Problem description: Your task is to give the listing below back word for word, pictures excluded.

Provided information:

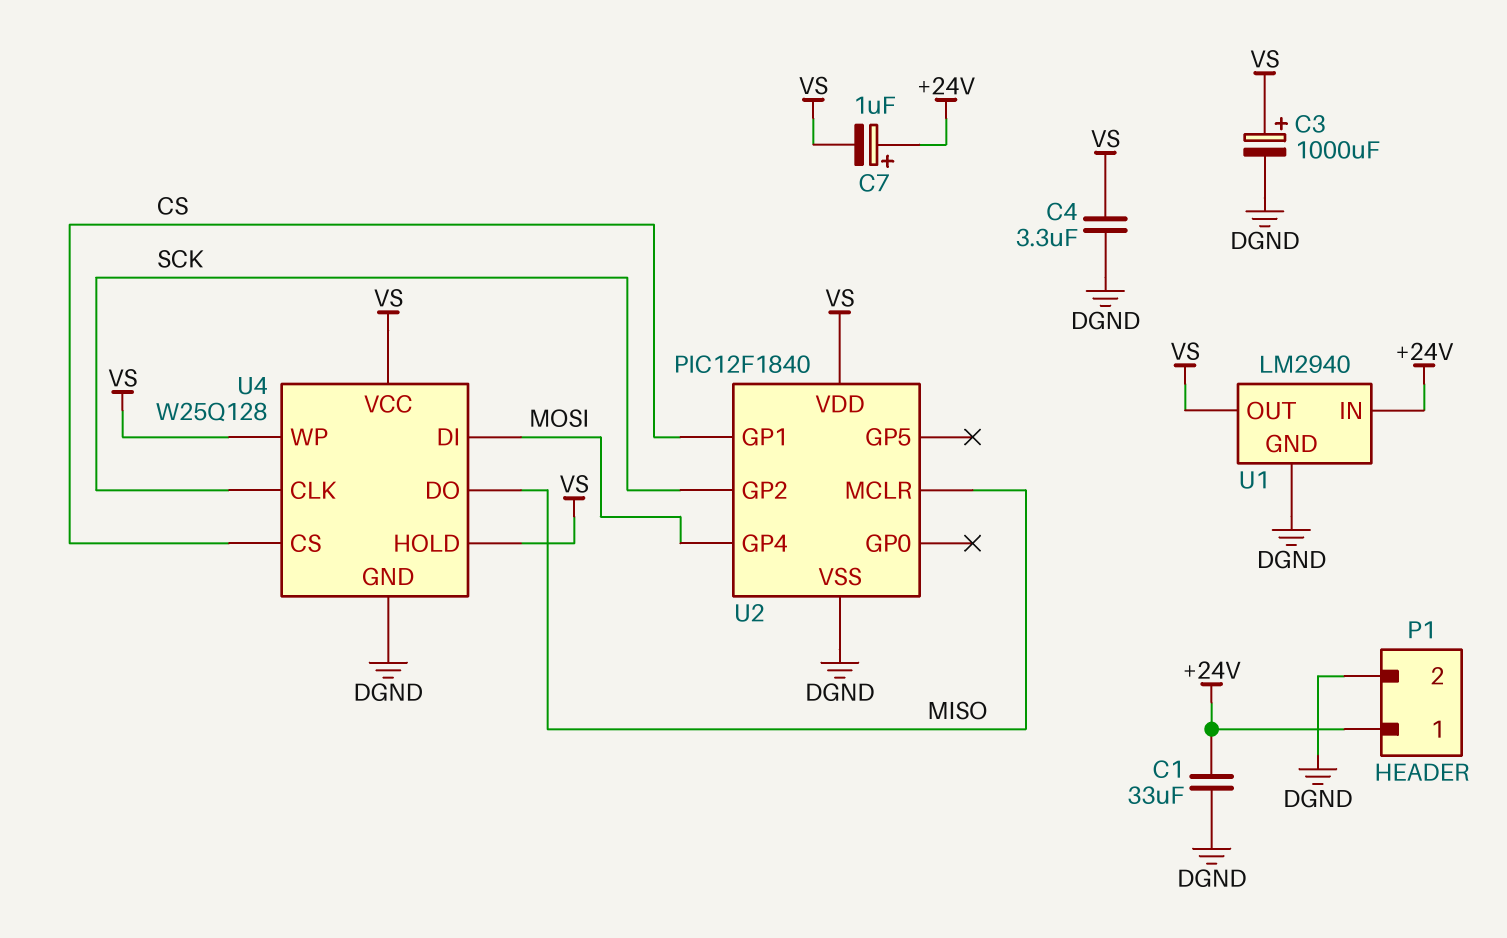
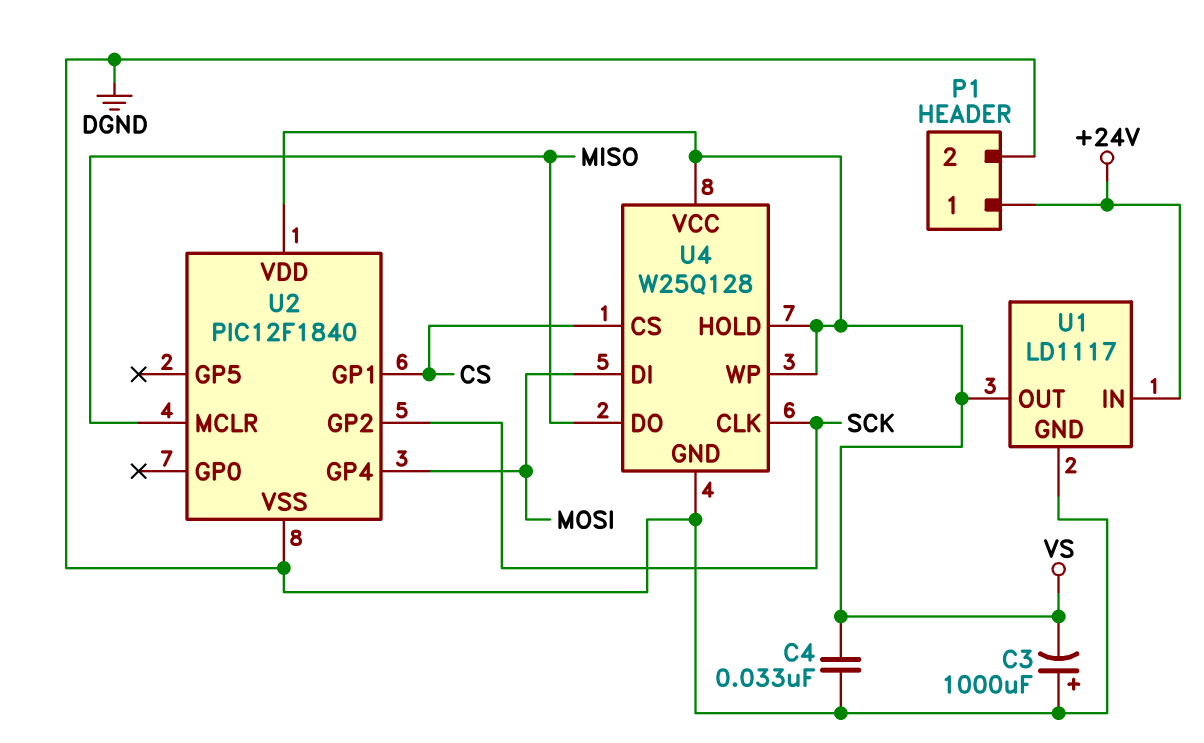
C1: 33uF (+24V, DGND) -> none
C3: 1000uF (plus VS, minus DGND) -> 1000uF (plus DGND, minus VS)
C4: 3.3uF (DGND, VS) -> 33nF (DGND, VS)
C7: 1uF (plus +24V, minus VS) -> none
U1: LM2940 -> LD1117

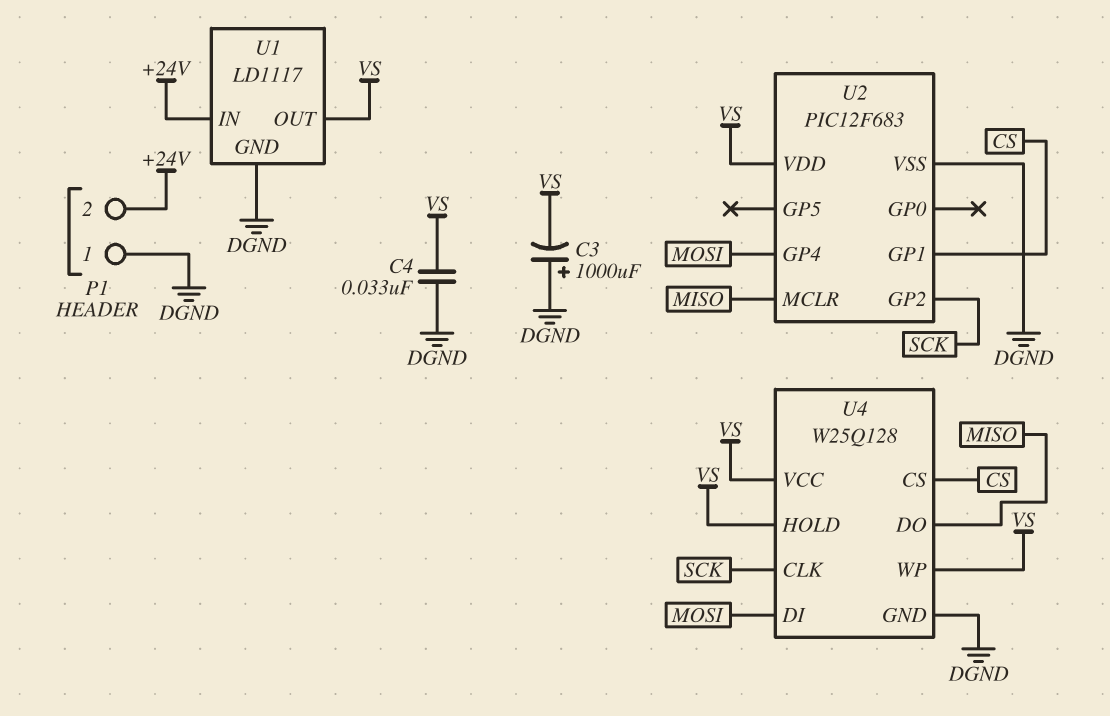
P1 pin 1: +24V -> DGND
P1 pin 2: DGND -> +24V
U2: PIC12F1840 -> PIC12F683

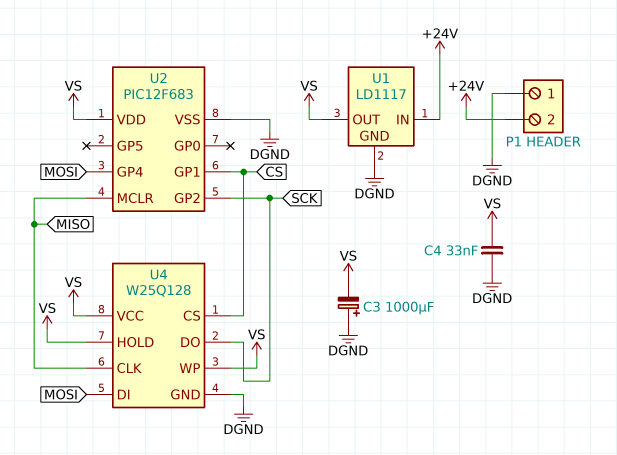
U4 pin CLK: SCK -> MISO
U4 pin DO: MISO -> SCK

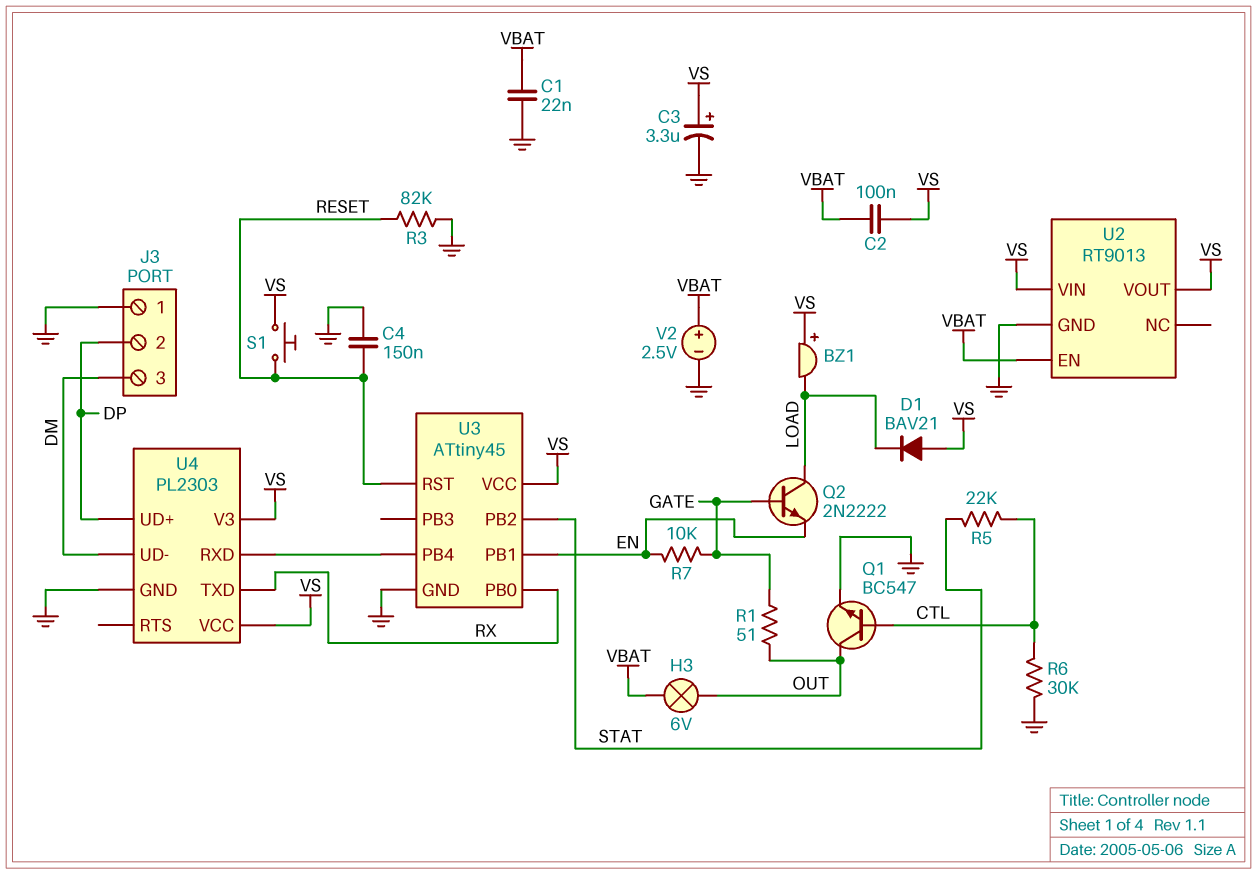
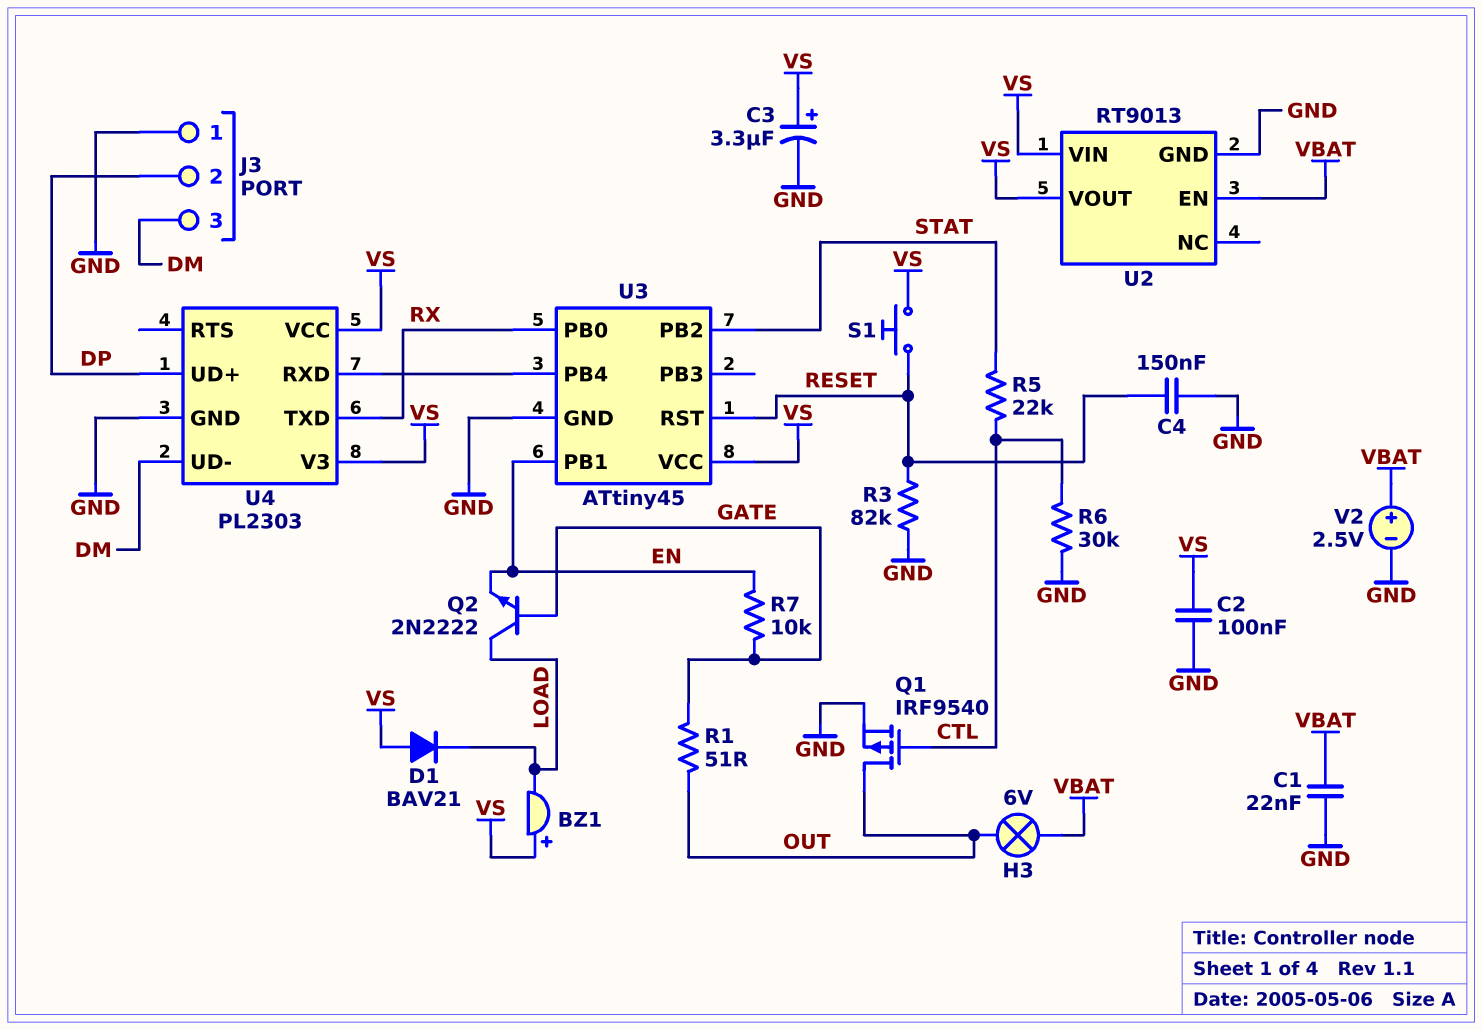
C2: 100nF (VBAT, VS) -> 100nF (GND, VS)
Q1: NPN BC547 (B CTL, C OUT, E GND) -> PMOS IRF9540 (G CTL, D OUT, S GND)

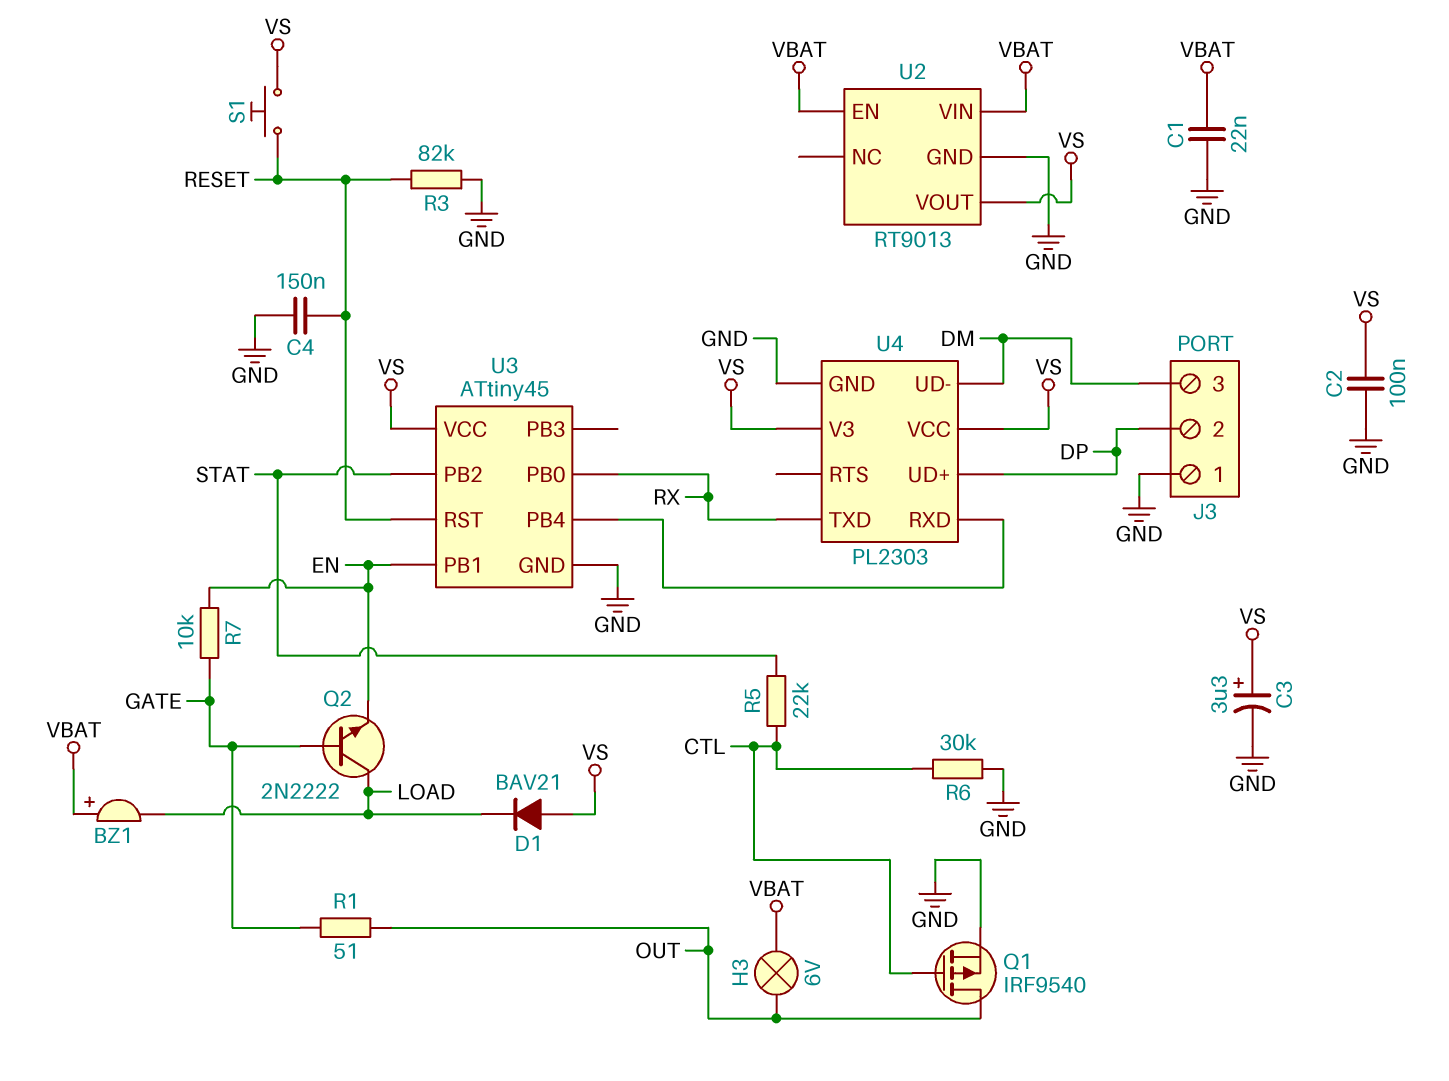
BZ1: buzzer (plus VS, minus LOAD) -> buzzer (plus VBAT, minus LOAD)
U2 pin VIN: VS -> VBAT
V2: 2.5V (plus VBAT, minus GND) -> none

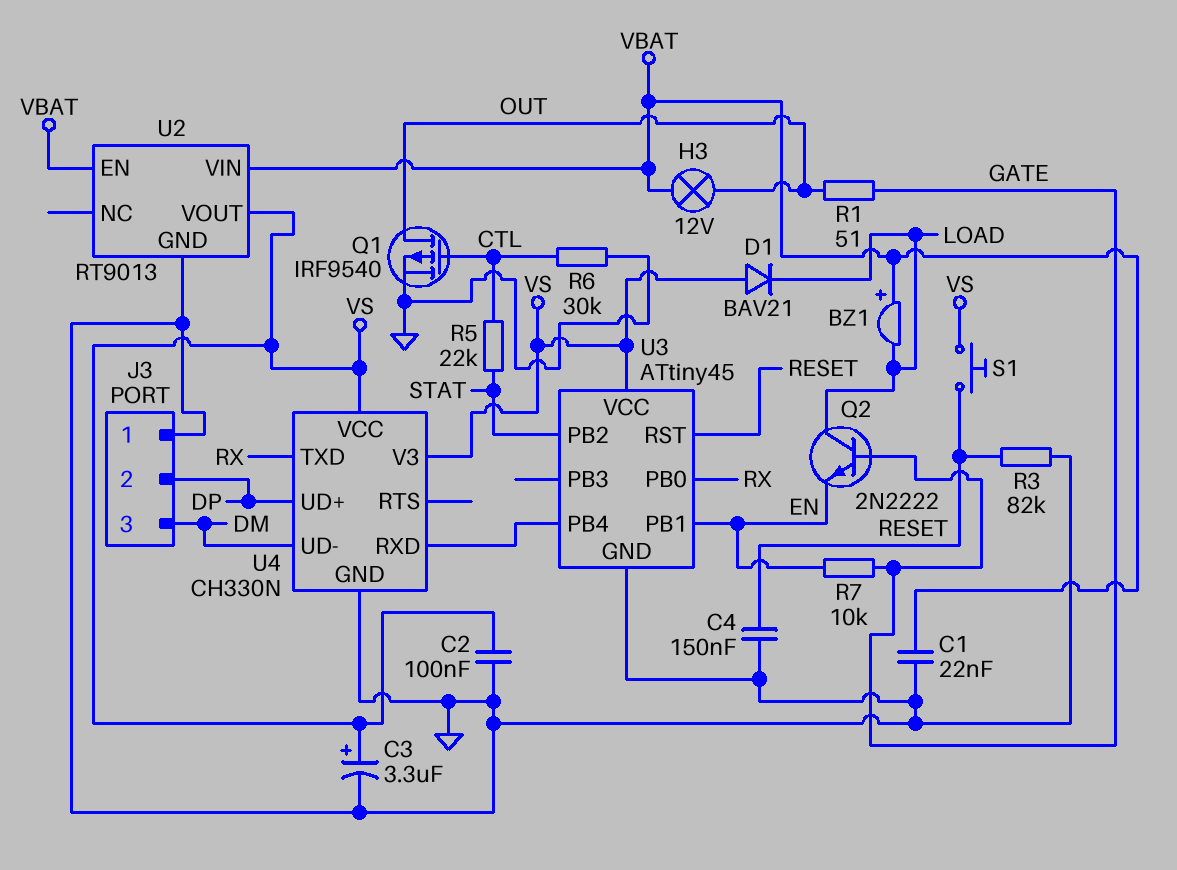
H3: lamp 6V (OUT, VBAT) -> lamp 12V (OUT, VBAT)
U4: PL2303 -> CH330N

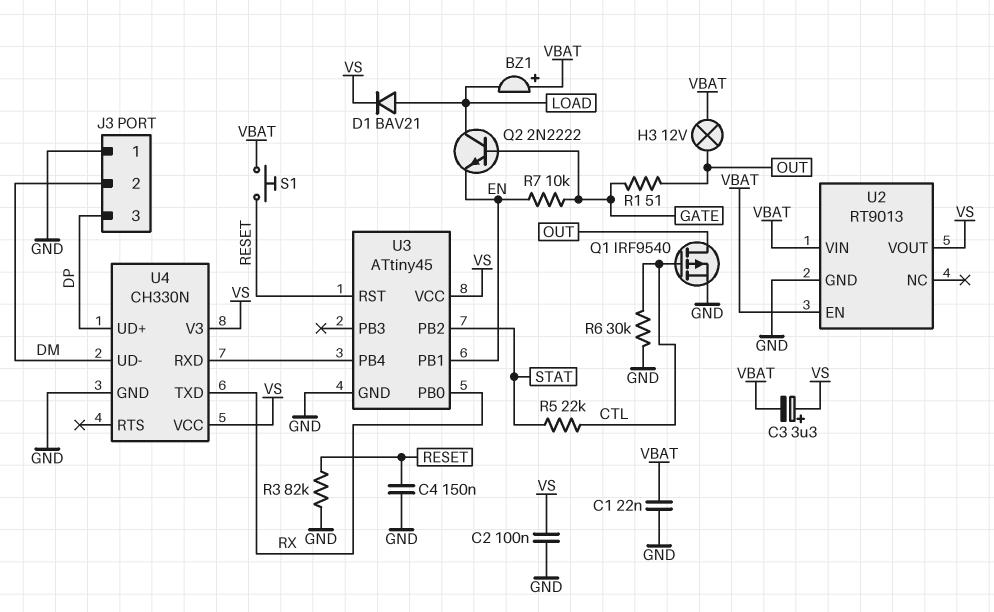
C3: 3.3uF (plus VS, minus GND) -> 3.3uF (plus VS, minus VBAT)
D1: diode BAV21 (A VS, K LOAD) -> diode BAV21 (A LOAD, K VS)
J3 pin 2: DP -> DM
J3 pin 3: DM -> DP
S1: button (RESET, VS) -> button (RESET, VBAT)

Answer space:
C1: 33uF (+24V, DGND) -> none
C3: 1000uF (plus VS, minus DGND) -> 1000uF (plus DGND, minus VS)
C4: 3.3uF (DGND, VS) -> 33nF (DGND, VS)
C7: 1uF (plus +24V, minus VS) -> none
U1: LM2940 -> LD1117

P1 pin 1: +24V -> DGND
P1 pin 2: DGND -> +24V
U2: PIC12F1840 -> PIC12F683

U4 pin CLK: SCK -> MISO
U4 pin DO: MISO -> SCK

C2: 100nF (VBAT, VS) -> 100nF (GND, VS)
Q1: NPN BC547 (B CTL, C OUT, E GND) -> PMOS IRF9540 (G CTL, D OUT, S GND)

BZ1: buzzer (plus VS, minus LOAD) -> buzzer (plus VBAT, minus LOAD)
U2 pin VIN: VS -> VBAT
V2: 2.5V (plus VBAT, minus GND) -> none

H3: lamp 6V (OUT, VBAT) -> lamp 12V (OUT, VBAT)
U4: PL2303 -> CH330N

C3: 3.3uF (plus VS, minus GND) -> 3.3uF (plus VS, minus VBAT)
D1: diode BAV21 (A VS, K LOAD) -> diode BAV21 (A LOAD, K VS)
J3 pin 2: DP -> DM
J3 pin 3: DM -> DP
S1: button (RESET, VS) -> button (RESET, VBAT)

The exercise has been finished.